▸ TO DO: From the listing below, set down exactly the lines between the one holding "(374, 403) = (233, 390): turquoise" and the one holding "(426, 93) = (762, 461): pink", inclusive. No other line is wanted.

▸ DATA TO USE:
Content starts

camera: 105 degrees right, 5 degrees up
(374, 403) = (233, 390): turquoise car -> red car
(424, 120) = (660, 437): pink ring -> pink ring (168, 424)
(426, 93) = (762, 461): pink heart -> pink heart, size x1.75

Content ends
Content starts

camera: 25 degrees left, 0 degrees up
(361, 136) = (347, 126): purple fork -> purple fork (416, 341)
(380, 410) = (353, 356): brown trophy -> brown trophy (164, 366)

Content ends

▸ ANSWER SPACE:
(374, 403) = (233, 390): turquoise car -> red car
(424, 120) = (660, 437): pink ring -> pink ring (168, 424)
(426, 93) = (762, 461): pink heart -> pink heart, size x1.75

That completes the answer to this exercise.